_Records for processing_:

BEGIN

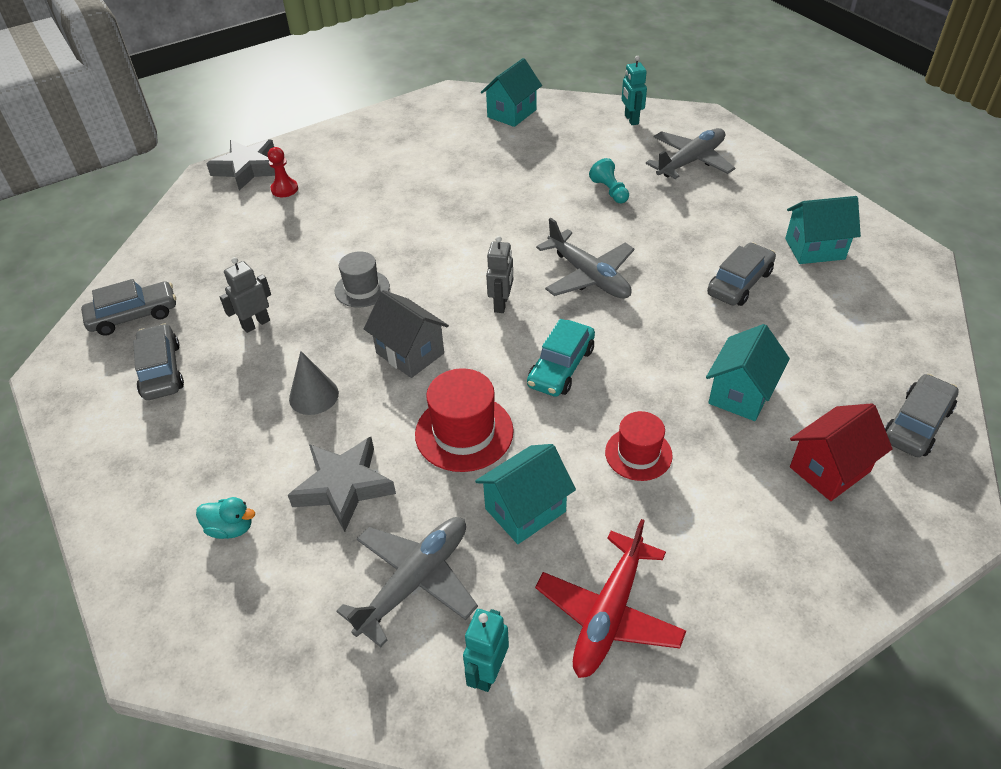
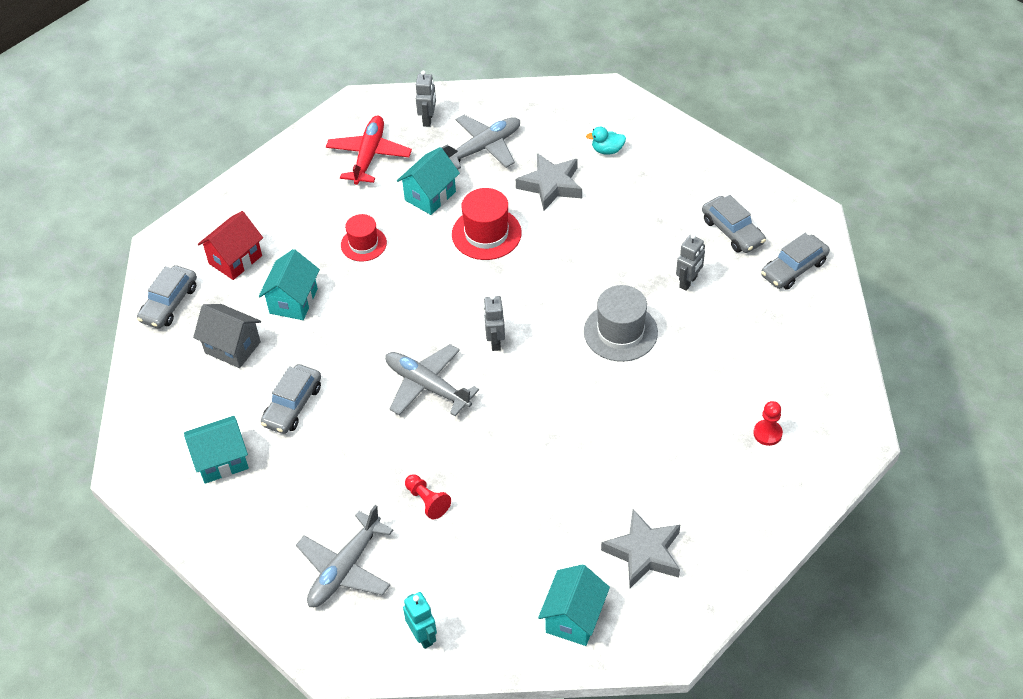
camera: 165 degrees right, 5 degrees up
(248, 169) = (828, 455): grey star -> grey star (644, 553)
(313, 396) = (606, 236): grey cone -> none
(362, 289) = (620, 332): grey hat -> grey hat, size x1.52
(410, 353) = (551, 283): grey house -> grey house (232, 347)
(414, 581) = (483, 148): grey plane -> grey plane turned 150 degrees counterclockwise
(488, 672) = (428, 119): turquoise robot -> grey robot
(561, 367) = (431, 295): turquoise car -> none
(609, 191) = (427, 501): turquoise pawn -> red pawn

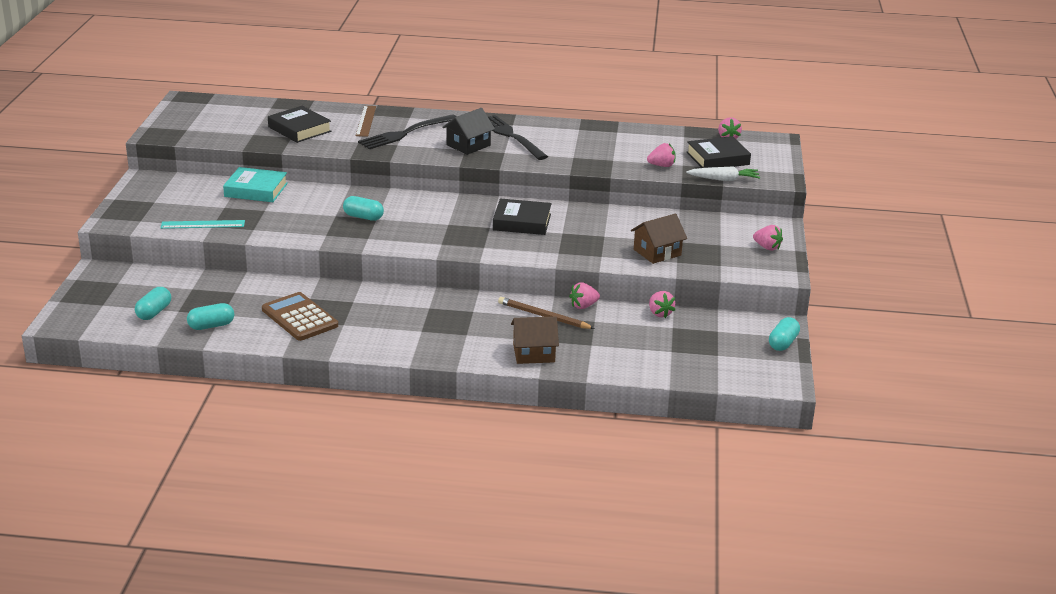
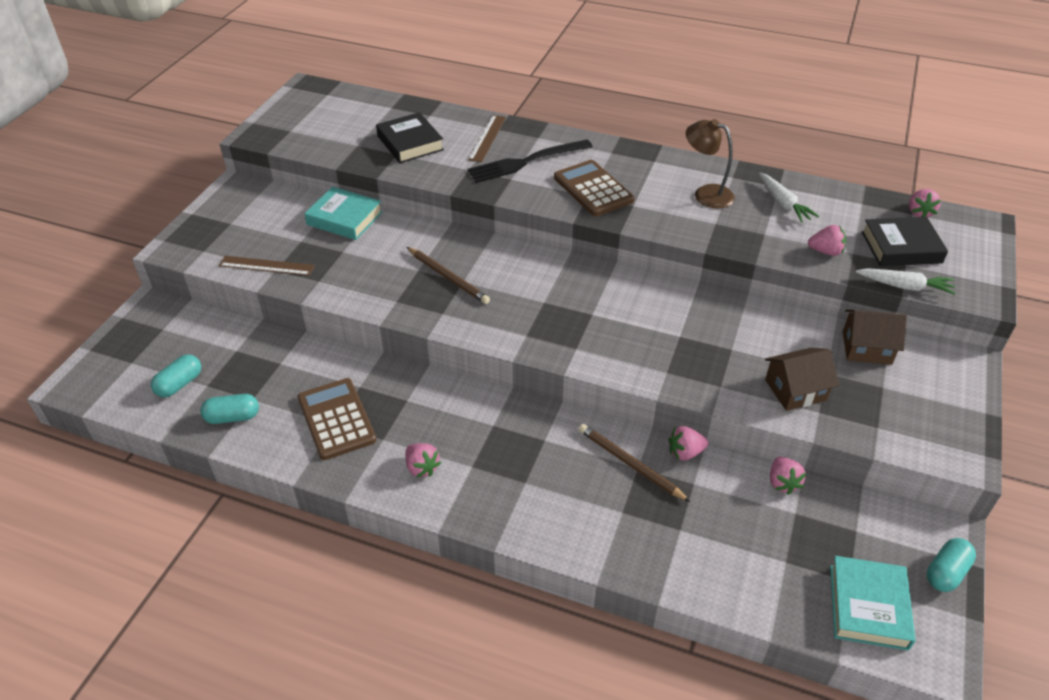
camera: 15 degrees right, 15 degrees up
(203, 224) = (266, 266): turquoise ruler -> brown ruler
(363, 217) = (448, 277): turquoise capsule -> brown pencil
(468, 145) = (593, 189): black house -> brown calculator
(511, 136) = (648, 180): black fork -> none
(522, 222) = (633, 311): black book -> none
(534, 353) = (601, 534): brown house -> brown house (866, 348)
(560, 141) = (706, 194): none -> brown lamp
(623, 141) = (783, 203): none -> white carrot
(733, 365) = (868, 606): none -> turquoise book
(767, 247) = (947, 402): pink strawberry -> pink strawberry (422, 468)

END

_Action item_: Once you reach the line that contains "(468, 145) = (593, 189): black", transcribe it and all remaining lines of the listing exactly; skip everything before it.

_Answer section_:
(468, 145) = (593, 189): black house -> brown calculator
(511, 136) = (648, 180): black fork -> none
(522, 222) = (633, 311): black book -> none
(534, 353) = (601, 534): brown house -> brown house (866, 348)
(560, 141) = (706, 194): none -> brown lamp
(623, 141) = (783, 203): none -> white carrot
(733, 365) = (868, 606): none -> turquoise book
(767, 247) = (947, 402): pink strawberry -> pink strawberry (422, 468)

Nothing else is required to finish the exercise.